Problem description: Pick out each line below containing "BLUE".

Start of Available data

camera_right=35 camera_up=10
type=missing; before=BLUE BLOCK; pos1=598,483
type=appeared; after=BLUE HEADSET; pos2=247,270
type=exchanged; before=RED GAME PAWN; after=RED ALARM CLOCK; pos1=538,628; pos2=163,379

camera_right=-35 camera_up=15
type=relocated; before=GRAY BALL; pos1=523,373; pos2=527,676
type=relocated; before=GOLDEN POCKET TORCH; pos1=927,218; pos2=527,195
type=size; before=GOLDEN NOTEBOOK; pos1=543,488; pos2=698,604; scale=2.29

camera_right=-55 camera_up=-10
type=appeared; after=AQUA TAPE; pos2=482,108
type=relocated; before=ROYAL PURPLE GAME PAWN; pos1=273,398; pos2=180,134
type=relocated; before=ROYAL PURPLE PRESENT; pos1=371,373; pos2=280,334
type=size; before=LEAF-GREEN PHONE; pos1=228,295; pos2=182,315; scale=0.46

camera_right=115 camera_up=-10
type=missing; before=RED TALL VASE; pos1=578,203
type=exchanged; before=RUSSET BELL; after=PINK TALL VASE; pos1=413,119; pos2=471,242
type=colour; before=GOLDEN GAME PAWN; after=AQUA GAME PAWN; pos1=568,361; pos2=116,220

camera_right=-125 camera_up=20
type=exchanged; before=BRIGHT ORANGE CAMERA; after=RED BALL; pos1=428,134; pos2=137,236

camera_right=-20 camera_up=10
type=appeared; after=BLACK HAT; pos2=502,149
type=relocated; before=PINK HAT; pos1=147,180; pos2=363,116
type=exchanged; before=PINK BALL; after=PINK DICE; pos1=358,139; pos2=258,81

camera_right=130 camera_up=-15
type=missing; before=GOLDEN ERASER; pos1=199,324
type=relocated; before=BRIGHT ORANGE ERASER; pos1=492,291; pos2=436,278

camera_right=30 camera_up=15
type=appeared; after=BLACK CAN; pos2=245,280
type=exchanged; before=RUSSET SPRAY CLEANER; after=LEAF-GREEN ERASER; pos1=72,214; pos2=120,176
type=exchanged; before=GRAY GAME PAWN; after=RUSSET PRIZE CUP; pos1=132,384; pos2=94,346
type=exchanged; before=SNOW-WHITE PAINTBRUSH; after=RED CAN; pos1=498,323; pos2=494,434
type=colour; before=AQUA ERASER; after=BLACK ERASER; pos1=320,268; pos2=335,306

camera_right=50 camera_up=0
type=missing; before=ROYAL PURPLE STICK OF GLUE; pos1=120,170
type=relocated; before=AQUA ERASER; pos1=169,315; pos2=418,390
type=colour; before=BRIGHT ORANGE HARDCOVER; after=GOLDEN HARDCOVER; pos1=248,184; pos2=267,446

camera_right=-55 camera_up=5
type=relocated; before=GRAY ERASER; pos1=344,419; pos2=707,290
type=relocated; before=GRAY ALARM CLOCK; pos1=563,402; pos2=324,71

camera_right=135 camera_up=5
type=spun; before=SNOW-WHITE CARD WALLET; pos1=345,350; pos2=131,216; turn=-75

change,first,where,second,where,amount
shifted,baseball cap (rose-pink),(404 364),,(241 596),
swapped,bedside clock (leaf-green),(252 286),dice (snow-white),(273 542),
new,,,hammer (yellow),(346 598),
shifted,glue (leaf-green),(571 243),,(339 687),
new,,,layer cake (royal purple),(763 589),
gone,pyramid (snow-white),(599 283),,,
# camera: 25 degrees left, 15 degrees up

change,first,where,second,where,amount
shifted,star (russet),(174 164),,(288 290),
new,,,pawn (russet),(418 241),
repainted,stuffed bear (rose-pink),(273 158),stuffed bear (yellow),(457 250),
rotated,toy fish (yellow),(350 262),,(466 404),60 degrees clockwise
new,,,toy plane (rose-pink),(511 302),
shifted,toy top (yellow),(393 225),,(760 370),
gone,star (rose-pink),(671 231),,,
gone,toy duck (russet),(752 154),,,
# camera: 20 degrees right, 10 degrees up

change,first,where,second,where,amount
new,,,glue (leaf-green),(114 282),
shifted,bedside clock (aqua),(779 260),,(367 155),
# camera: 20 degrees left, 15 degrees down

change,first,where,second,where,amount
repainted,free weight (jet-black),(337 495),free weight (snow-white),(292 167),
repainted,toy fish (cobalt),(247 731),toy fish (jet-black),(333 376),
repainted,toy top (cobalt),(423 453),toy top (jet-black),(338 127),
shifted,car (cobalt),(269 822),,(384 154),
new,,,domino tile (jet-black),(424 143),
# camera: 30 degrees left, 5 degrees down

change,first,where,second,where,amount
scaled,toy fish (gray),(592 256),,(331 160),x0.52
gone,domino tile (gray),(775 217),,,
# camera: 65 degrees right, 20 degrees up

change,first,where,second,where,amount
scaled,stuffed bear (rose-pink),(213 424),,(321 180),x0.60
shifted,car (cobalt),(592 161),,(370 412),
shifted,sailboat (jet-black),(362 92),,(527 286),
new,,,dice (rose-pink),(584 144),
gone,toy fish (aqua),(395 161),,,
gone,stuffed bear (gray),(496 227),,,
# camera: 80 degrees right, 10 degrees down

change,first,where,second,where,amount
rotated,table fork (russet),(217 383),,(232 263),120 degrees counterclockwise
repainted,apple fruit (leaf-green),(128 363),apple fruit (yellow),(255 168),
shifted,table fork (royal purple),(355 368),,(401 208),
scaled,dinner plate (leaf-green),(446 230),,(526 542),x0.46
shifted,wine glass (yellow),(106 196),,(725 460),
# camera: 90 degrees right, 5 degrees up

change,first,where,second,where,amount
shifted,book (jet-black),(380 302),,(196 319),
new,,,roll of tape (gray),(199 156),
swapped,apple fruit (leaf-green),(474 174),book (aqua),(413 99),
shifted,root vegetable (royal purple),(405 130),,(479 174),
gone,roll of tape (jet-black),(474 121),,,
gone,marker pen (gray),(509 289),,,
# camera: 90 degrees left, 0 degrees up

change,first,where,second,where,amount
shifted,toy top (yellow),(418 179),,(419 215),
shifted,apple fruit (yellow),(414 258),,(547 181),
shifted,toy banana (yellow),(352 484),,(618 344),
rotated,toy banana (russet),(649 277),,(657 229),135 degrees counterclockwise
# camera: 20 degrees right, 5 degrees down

End of Available data

Response:
type=missing; before=BLUE BLOCK; pos1=598,483
type=appeared; after=BLUE HEADSET; pos2=247,270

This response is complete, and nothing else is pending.